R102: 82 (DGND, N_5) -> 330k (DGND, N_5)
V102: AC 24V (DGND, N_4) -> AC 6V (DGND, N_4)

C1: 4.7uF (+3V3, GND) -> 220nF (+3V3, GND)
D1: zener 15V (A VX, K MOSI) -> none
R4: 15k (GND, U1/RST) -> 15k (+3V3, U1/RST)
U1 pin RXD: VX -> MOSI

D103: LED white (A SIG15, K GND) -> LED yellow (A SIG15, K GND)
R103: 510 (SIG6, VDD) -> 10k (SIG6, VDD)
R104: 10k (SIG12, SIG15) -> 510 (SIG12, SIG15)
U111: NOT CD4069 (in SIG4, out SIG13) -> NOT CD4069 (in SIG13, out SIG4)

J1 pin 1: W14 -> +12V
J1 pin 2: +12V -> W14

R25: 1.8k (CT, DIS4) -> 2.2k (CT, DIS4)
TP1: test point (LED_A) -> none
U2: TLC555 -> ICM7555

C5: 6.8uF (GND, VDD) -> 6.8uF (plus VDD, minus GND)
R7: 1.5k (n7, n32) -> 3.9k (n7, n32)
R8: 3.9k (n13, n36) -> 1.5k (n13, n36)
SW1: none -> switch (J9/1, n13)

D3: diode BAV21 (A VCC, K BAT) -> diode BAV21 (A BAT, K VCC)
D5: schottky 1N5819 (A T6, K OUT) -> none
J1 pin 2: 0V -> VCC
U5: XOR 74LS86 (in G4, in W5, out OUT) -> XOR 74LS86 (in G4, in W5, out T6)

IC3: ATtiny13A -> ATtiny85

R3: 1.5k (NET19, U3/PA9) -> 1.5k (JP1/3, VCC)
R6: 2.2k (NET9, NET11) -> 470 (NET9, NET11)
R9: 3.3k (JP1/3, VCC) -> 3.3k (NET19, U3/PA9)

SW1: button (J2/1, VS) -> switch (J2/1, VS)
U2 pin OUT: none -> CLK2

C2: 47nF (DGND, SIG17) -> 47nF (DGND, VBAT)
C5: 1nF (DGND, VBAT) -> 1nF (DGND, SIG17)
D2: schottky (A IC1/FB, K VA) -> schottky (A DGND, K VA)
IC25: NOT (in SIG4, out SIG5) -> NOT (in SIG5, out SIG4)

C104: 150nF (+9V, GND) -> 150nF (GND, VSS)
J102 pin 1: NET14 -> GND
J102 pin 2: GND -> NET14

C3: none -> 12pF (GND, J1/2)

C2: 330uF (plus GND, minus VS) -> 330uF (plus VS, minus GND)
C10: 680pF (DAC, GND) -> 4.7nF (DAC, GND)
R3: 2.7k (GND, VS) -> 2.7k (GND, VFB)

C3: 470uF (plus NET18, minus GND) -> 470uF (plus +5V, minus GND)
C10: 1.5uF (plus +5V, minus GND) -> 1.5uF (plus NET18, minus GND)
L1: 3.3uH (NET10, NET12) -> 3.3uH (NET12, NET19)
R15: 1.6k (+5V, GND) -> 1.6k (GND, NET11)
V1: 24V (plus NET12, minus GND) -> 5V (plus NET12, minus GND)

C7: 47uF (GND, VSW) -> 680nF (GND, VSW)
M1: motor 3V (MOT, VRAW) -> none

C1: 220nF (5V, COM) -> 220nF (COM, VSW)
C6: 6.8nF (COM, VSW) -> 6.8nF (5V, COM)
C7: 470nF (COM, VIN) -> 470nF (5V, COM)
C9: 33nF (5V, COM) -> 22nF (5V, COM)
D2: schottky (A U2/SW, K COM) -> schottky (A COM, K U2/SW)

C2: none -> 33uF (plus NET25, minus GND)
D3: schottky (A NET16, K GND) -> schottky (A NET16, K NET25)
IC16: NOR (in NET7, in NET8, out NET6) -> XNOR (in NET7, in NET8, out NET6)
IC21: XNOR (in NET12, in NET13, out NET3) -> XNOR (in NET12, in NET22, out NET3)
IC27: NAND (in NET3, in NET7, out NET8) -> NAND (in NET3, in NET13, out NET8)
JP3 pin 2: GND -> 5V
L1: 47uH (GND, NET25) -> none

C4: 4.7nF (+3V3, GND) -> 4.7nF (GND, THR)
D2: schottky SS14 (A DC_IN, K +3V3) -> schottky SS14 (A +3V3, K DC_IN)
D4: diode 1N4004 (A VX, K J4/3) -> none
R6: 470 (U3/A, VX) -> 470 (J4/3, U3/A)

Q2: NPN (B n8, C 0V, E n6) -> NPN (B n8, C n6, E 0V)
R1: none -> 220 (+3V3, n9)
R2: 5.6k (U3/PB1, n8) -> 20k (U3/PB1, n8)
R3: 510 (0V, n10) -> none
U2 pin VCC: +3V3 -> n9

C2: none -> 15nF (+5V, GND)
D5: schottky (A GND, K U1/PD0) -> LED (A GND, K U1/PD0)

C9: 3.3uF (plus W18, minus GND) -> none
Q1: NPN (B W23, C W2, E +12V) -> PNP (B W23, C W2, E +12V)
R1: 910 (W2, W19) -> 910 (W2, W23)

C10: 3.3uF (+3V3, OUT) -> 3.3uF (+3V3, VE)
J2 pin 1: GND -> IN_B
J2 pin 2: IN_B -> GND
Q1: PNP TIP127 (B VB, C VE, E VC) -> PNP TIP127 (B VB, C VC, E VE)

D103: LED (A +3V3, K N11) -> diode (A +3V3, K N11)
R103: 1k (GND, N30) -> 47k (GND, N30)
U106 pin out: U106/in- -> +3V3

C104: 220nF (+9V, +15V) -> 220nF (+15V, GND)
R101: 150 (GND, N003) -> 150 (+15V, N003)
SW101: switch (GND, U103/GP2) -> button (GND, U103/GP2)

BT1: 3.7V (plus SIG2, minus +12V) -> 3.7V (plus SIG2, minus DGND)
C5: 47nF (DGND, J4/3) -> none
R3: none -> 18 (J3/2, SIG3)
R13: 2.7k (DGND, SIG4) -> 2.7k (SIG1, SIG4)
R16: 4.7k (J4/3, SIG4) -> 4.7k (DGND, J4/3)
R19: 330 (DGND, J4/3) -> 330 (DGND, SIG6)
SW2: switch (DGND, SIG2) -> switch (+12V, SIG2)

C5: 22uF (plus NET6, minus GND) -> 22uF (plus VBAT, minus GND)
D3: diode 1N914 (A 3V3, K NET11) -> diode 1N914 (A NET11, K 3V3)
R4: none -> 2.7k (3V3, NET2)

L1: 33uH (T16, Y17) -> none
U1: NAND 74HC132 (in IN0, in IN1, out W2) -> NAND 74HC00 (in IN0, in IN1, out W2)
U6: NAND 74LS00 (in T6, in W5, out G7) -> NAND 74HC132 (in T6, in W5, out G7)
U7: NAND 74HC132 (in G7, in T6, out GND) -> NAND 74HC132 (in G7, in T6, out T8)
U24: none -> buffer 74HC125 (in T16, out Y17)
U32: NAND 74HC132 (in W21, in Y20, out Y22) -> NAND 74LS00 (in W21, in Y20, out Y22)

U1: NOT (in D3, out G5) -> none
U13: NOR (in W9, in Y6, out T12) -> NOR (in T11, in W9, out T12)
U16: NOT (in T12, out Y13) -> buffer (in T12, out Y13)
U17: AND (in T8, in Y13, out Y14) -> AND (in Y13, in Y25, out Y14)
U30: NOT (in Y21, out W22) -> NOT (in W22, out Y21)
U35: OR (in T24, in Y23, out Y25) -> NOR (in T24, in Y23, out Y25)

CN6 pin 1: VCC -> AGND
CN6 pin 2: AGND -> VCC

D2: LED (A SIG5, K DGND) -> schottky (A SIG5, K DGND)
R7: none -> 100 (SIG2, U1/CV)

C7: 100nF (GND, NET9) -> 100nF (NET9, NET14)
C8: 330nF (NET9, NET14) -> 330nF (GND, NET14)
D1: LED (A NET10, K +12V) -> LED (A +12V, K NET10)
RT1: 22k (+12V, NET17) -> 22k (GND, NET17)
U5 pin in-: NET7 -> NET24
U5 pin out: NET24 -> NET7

◆ ◆ ◆ ◆ ◆

Give back exactly the lines above, from the line containing "C6: 6.8nF (COM, VSW) -> 6.8nF (5V, COM)" through the line containing "R103: 1k (GND, N30) -> 47k (GND, N30)", with both end lines and nothing more.

Output below:
C6: 6.8nF (COM, VSW) -> 6.8nF (5V, COM)
C7: 470nF (COM, VIN) -> 470nF (5V, COM)
C9: 33nF (5V, COM) -> 22nF (5V, COM)
D2: schottky (A U2/SW, K COM) -> schottky (A COM, K U2/SW)

C2: none -> 33uF (plus NET25, minus GND)
D3: schottky (A NET16, K GND) -> schottky (A NET16, K NET25)
IC16: NOR (in NET7, in NET8, out NET6) -> XNOR (in NET7, in NET8, out NET6)
IC21: XNOR (in NET12, in NET13, out NET3) -> XNOR (in NET12, in NET22, out NET3)
IC27: NAND (in NET3, in NET7, out NET8) -> NAND (in NET3, in NET13, out NET8)
JP3 pin 2: GND -> 5V
L1: 47uH (GND, NET25) -> none

C4: 4.7nF (+3V3, GND) -> 4.7nF (GND, THR)
D2: schottky SS14 (A DC_IN, K +3V3) -> schottky SS14 (A +3V3, K DC_IN)
D4: diode 1N4004 (A VX, K J4/3) -> none
R6: 470 (U3/A, VX) -> 470 (J4/3, U3/A)

Q2: NPN (B n8, C 0V, E n6) -> NPN (B n8, C n6, E 0V)
R1: none -> 220 (+3V3, n9)
R2: 5.6k (U3/PB1, n8) -> 20k (U3/PB1, n8)
R3: 510 (0V, n10) -> none
U2 pin VCC: +3V3 -> n9

C2: none -> 15nF (+5V, GND)
D5: schottky (A GND, K U1/PD0) -> LED (A GND, K U1/PD0)

C9: 3.3uF (plus W18, minus GND) -> none
Q1: NPN (B W23, C W2, E +12V) -> PNP (B W23, C W2, E +12V)
R1: 910 (W2, W19) -> 910 (W2, W23)

C10: 3.3uF (+3V3, OUT) -> 3.3uF (+3V3, VE)
J2 pin 1: GND -> IN_B
J2 pin 2: IN_B -> GND
Q1: PNP TIP127 (B VB, C VE, E VC) -> PNP TIP127 (B VB, C VC, E VE)

D103: LED (A +3V3, K N11) -> diode (A +3V3, K N11)
R103: 1k (GND, N30) -> 47k (GND, N30)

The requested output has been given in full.